■ **Exercise**
Only these lines should appear, exactly: the one containing "orange slope G1:H3" and every line after it through the end of the material below.

■ **Provided data**
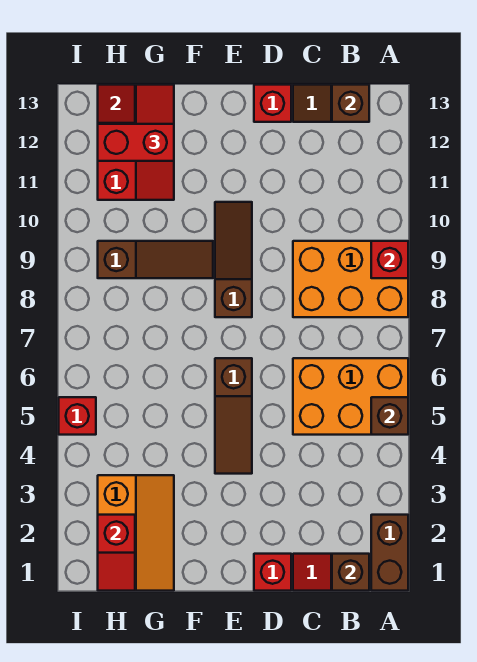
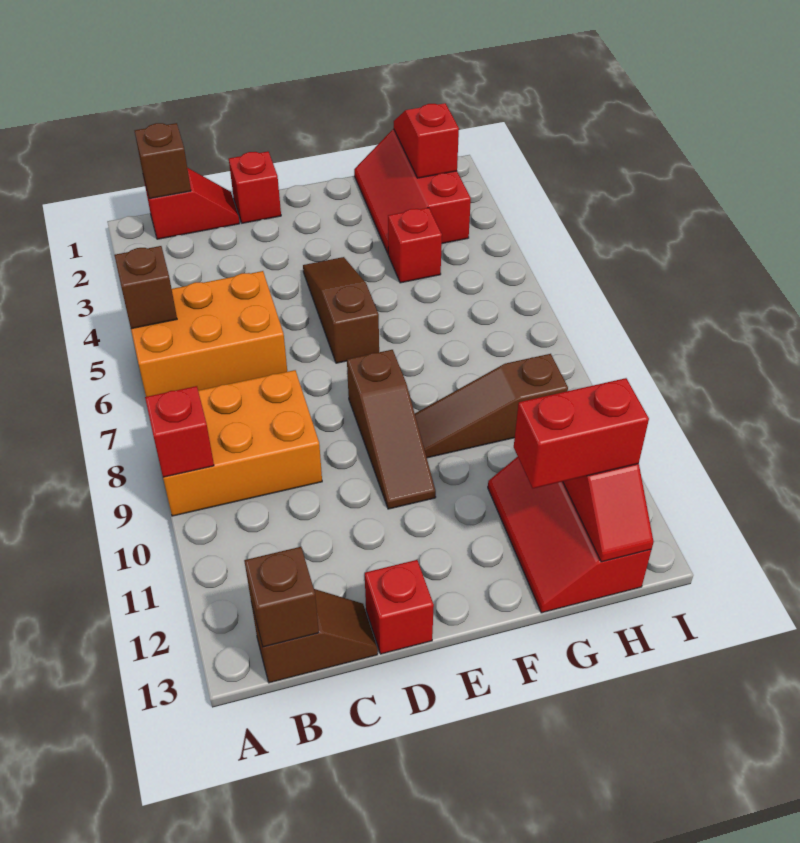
brown brick A1:A2 level 1 -> none
orange slope G1:H3 level 1 top H -> red slope G1:H3 level 1 top H
red brick I5 level 1 -> red brick G4 level 1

■ **Written response**
orange slope G1:H3 level 1 top H -> red slope G1:H3 level 1 top H
red brick I5 level 1 -> red brick G4 level 1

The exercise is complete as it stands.